Exercise details:
Your task is to print each record exactly as it reads.

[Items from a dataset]

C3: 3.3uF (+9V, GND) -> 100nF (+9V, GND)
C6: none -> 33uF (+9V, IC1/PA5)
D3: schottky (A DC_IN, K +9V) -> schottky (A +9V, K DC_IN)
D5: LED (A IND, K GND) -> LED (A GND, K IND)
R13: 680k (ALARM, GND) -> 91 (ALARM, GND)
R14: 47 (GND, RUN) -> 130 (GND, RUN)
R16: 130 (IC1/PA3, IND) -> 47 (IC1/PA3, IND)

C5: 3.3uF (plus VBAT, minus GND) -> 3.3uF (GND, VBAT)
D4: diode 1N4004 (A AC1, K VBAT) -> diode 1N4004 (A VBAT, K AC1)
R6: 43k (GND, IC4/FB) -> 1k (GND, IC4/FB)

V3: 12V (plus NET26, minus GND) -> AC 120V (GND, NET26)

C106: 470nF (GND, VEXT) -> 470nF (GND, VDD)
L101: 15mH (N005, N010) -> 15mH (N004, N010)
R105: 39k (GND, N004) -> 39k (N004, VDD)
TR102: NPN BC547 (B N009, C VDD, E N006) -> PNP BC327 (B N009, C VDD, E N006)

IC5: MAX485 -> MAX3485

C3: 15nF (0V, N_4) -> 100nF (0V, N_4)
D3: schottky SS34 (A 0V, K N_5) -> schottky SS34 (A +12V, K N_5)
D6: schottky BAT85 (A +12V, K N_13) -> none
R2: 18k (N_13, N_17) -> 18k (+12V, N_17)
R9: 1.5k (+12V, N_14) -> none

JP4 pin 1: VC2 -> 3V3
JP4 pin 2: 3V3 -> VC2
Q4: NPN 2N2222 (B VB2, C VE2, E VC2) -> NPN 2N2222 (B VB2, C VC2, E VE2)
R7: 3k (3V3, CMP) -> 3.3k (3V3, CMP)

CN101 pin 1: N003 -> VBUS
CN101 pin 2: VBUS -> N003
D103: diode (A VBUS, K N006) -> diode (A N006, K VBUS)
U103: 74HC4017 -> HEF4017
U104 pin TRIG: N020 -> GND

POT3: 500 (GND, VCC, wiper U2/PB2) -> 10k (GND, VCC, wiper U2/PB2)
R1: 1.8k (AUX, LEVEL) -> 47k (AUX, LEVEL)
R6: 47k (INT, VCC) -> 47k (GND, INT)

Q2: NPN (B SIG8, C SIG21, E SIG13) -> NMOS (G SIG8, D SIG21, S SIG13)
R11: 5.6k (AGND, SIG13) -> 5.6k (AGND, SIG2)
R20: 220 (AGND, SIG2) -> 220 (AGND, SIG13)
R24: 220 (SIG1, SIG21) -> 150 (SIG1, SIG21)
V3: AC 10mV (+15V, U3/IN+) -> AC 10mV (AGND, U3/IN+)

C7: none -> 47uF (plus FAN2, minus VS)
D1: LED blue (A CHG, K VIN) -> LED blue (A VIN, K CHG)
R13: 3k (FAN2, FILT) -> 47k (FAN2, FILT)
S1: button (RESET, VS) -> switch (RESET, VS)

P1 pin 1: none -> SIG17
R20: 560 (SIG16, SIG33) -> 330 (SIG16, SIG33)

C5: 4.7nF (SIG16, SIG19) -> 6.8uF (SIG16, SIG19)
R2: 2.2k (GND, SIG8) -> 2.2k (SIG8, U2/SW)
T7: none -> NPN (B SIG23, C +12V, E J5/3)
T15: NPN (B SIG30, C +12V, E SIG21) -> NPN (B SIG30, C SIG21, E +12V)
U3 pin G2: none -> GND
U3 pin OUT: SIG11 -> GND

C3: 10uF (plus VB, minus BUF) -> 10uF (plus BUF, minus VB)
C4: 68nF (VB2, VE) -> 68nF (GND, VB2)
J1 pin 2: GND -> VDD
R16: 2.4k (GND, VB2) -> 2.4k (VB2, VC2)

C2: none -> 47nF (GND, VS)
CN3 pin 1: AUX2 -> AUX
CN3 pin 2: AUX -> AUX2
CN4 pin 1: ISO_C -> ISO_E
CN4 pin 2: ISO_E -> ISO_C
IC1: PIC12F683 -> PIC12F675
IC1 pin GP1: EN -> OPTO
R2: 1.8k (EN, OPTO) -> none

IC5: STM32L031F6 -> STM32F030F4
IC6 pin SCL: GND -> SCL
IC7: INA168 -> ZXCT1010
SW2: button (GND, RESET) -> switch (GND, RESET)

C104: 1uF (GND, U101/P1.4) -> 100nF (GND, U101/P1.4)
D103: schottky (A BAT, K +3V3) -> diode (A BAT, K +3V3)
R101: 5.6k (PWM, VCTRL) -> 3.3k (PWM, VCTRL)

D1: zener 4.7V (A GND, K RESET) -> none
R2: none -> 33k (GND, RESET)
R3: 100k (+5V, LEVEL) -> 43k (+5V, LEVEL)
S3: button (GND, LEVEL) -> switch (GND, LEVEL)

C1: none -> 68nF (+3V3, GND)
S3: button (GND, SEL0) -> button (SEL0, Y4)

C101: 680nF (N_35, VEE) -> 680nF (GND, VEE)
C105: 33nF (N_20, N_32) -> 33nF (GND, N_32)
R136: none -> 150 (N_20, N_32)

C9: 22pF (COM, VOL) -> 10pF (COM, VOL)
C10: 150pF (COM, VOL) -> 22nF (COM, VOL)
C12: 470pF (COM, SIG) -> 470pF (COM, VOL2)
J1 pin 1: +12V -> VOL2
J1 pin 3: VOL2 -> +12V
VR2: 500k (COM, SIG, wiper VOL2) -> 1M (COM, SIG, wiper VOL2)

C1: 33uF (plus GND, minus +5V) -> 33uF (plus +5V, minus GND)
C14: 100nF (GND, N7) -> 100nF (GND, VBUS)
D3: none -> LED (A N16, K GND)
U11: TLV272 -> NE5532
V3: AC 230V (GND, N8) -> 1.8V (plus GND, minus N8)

Exercise output:
C3: 3.3uF (+9V, GND) -> 100nF (+9V, GND)
C6: none -> 33uF (+9V, IC1/PA5)
D3: schottky (A DC_IN, K +9V) -> schottky (A +9V, K DC_IN)
D5: LED (A IND, K GND) -> LED (A GND, K IND)
R13: 680k (ALARM, GND) -> 91 (ALARM, GND)
R14: 47 (GND, RUN) -> 130 (GND, RUN)
R16: 130 (IC1/PA3, IND) -> 47 (IC1/PA3, IND)

C5: 3.3uF (plus VBAT, minus GND) -> 3.3uF (GND, VBAT)
D4: diode 1N4004 (A AC1, K VBAT) -> diode 1N4004 (A VBAT, K AC1)
R6: 43k (GND, IC4/FB) -> 1k (GND, IC4/FB)

V3: 12V (plus NET26, minus GND) -> AC 120V (GND, NET26)

C106: 470nF (GND, VEXT) -> 470nF (GND, VDD)
L101: 15mH (N005, N010) -> 15mH (N004, N010)
R105: 39k (GND, N004) -> 39k (N004, VDD)
TR102: NPN BC547 (B N009, C VDD, E N006) -> PNP BC327 (B N009, C VDD, E N006)

IC5: MAX485 -> MAX3485

C3: 15nF (0V, N_4) -> 100nF (0V, N_4)
D3: schottky SS34 (A 0V, K N_5) -> schottky SS34 (A +12V, K N_5)
D6: schottky BAT85 (A +12V, K N_13) -> none
R2: 18k (N_13, N_17) -> 18k (+12V, N_17)
R9: 1.5k (+12V, N_14) -> none

JP4 pin 1: VC2 -> 3V3
JP4 pin 2: 3V3 -> VC2
Q4: NPN 2N2222 (B VB2, C VE2, E VC2) -> NPN 2N2222 (B VB2, C VC2, E VE2)
R7: 3k (3V3, CMP) -> 3.3k (3V3, CMP)

CN101 pin 1: N003 -> VBUS
CN101 pin 2: VBUS -> N003
D103: diode (A VBUS, K N006) -> diode (A N006, K VBUS)
U103: 74HC4017 -> HEF4017
U104 pin TRIG: N020 -> GND

POT3: 500 (GND, VCC, wiper U2/PB2) -> 10k (GND, VCC, wiper U2/PB2)
R1: 1.8k (AUX, LEVEL) -> 47k (AUX, LEVEL)
R6: 47k (INT, VCC) -> 47k (GND, INT)

Q2: NPN (B SIG8, C SIG21, E SIG13) -> NMOS (G SIG8, D SIG21, S SIG13)
R11: 5.6k (AGND, SIG13) -> 5.6k (AGND, SIG2)
R20: 220 (AGND, SIG2) -> 220 (AGND, SIG13)
R24: 220 (SIG1, SIG21) -> 150 (SIG1, SIG21)
V3: AC 10mV (+15V, U3/IN+) -> AC 10mV (AGND, U3/IN+)

C7: none -> 47uF (plus FAN2, minus VS)
D1: LED blue (A CHG, K VIN) -> LED blue (A VIN, K CHG)
R13: 3k (FAN2, FILT) -> 47k (FAN2, FILT)
S1: button (RESET, VS) -> switch (RESET, VS)

P1 pin 1: none -> SIG17
R20: 560 (SIG16, SIG33) -> 330 (SIG16, SIG33)

C5: 4.7nF (SIG16, SIG19) -> 6.8uF (SIG16, SIG19)
R2: 2.2k (GND, SIG8) -> 2.2k (SIG8, U2/SW)
T7: none -> NPN (B SIG23, C +12V, E J5/3)
T15: NPN (B SIG30, C +12V, E SIG21) -> NPN (B SIG30, C SIG21, E +12V)
U3 pin G2: none -> GND
U3 pin OUT: SIG11 -> GND

C3: 10uF (plus VB, minus BUF) -> 10uF (plus BUF, minus VB)
C4: 68nF (VB2, VE) -> 68nF (GND, VB2)
J1 pin 2: GND -> VDD
R16: 2.4k (GND, VB2) -> 2.4k (VB2, VC2)

C2: none -> 47nF (GND, VS)
CN3 pin 1: AUX2 -> AUX
CN3 pin 2: AUX -> AUX2
CN4 pin 1: ISO_C -> ISO_E
CN4 pin 2: ISO_E -> ISO_C
IC1: PIC12F683 -> PIC12F675
IC1 pin GP1: EN -> OPTO
R2: 1.8k (EN, OPTO) -> none

IC5: STM32L031F6 -> STM32F030F4
IC6 pin SCL: GND -> SCL
IC7: INA168 -> ZXCT1010
SW2: button (GND, RESET) -> switch (GND, RESET)

C104: 1uF (GND, U101/P1.4) -> 100nF (GND, U101/P1.4)
D103: schottky (A BAT, K +3V3) -> diode (A BAT, K +3V3)
R101: 5.6k (PWM, VCTRL) -> 3.3k (PWM, VCTRL)

D1: zener 4.7V (A GND, K RESET) -> none
R2: none -> 33k (GND, RESET)
R3: 100k (+5V, LEVEL) -> 43k (+5V, LEVEL)
S3: button (GND, LEVEL) -> switch (GND, LEVEL)

C1: none -> 68nF (+3V3, GND)
S3: button (GND, SEL0) -> button (SEL0, Y4)

C101: 680nF (N_35, VEE) -> 680nF (GND, VEE)
C105: 33nF (N_20, N_32) -> 33nF (GND, N_32)
R136: none -> 150 (N_20, N_32)

C9: 22pF (COM, VOL) -> 10pF (COM, VOL)
C10: 150pF (COM, VOL) -> 22nF (COM, VOL)
C12: 470pF (COM, SIG) -> 470pF (COM, VOL2)
J1 pin 1: +12V -> VOL2
J1 pin 3: VOL2 -> +12V
VR2: 500k (COM, SIG, wiper VOL2) -> 1M (COM, SIG, wiper VOL2)

C1: 33uF (plus GND, minus +5V) -> 33uF (plus +5V, minus GND)
C14: 100nF (GND, N7) -> 100nF (GND, VBUS)
D3: none -> LED (A N16, K GND)
U11: TLV272 -> NE5532
V3: AC 230V (GND, N8) -> 1.8V (plus GND, minus N8)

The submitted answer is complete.